**ACTIVITY:** Copy word for word each line from the one that has "SW3: button (GND, X3) -> button (T17, X3)" to the last line of the records, with no other lines.

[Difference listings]
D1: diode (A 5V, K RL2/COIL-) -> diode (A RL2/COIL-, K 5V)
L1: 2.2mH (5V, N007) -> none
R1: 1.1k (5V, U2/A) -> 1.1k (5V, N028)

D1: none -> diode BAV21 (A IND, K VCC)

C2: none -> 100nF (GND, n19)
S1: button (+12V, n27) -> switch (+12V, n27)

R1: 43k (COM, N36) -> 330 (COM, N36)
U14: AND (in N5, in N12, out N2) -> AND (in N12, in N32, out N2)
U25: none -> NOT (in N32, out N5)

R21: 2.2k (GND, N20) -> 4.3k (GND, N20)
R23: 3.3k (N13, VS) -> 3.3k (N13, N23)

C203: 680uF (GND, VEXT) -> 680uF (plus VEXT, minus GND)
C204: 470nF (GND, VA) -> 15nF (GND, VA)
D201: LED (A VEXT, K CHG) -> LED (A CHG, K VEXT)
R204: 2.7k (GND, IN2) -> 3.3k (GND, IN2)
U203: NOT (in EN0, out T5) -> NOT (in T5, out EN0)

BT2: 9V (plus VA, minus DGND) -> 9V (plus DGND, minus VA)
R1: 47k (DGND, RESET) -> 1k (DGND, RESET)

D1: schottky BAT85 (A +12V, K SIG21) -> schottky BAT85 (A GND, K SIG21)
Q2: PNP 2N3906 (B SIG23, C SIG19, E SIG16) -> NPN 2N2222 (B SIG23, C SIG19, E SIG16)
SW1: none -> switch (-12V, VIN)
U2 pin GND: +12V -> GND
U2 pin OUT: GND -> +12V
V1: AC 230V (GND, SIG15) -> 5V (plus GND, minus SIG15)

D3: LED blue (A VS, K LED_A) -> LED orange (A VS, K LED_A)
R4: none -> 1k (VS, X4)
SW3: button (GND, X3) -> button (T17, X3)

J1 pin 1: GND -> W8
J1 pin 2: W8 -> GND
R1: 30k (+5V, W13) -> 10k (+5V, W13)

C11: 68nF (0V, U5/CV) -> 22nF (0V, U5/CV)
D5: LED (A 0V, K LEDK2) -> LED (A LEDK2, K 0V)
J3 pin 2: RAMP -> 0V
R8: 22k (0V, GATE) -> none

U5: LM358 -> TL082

**SOLVED PROBLEM:**
SW3: button (GND, X3) -> button (T17, X3)

J1 pin 1: GND -> W8
J1 pin 2: W8 -> GND
R1: 30k (+5V, W13) -> 10k (+5V, W13)

C11: 68nF (0V, U5/CV) -> 22nF (0V, U5/CV)
D5: LED (A 0V, K LEDK2) -> LED (A LEDK2, K 0V)
J3 pin 2: RAMP -> 0V
R8: 22k (0V, GATE) -> none

U5: LM358 -> TL082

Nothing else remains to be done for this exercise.